**PROBLEM TO WORK ON:** Please keep to the lines below from the one with "(466, 299) = (526, 308): white" through the one with "(799, 288) = (835, 218): red", and restate them word for word, ends included.

Scene difference descriptions:
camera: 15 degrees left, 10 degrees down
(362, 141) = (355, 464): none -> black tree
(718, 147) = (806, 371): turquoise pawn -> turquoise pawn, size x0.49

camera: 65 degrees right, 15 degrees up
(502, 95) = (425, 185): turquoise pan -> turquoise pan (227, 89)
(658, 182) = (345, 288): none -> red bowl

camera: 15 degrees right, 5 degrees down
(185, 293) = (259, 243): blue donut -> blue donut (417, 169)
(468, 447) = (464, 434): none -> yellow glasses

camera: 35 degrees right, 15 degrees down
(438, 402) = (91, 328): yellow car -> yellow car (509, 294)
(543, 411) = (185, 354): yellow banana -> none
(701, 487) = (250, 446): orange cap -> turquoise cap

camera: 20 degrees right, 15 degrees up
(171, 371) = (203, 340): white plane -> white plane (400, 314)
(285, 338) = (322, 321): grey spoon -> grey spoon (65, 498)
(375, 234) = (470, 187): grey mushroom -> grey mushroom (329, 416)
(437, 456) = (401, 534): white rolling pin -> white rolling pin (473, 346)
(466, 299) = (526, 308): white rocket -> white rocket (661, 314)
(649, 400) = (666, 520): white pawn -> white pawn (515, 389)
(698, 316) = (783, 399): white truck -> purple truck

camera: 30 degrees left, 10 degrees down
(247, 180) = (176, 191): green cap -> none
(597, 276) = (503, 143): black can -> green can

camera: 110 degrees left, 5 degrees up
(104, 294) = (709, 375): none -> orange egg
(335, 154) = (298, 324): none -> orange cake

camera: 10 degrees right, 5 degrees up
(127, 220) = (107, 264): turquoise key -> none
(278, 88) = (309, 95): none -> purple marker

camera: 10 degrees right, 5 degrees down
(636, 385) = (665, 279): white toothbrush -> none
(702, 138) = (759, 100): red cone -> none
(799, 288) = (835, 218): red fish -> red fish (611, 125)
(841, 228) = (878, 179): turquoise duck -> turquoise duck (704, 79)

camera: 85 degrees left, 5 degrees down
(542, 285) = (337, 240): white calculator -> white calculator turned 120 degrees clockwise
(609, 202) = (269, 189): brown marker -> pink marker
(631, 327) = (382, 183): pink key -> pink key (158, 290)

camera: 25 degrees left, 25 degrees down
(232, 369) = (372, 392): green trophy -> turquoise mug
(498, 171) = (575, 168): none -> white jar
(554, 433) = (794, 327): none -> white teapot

**THE COMPLETED TASK:**
(466, 299) = (526, 308): white rocket -> white rocket (661, 314)
(649, 400) = (666, 520): white pawn -> white pawn (515, 389)
(698, 316) = (783, 399): white truck -> purple truck

camera: 30 degrees left, 10 degrees down
(247, 180) = (176, 191): green cap -> none
(597, 276) = (503, 143): black can -> green can

camera: 110 degrees left, 5 degrees up
(104, 294) = (709, 375): none -> orange egg
(335, 154) = (298, 324): none -> orange cake

camera: 10 degrees right, 5 degrees up
(127, 220) = (107, 264): turquoise key -> none
(278, 88) = (309, 95): none -> purple marker

camera: 10 degrees right, 5 degrees down
(636, 385) = (665, 279): white toothbrush -> none
(702, 138) = (759, 100): red cone -> none
(799, 288) = (835, 218): red fish -> red fish (611, 125)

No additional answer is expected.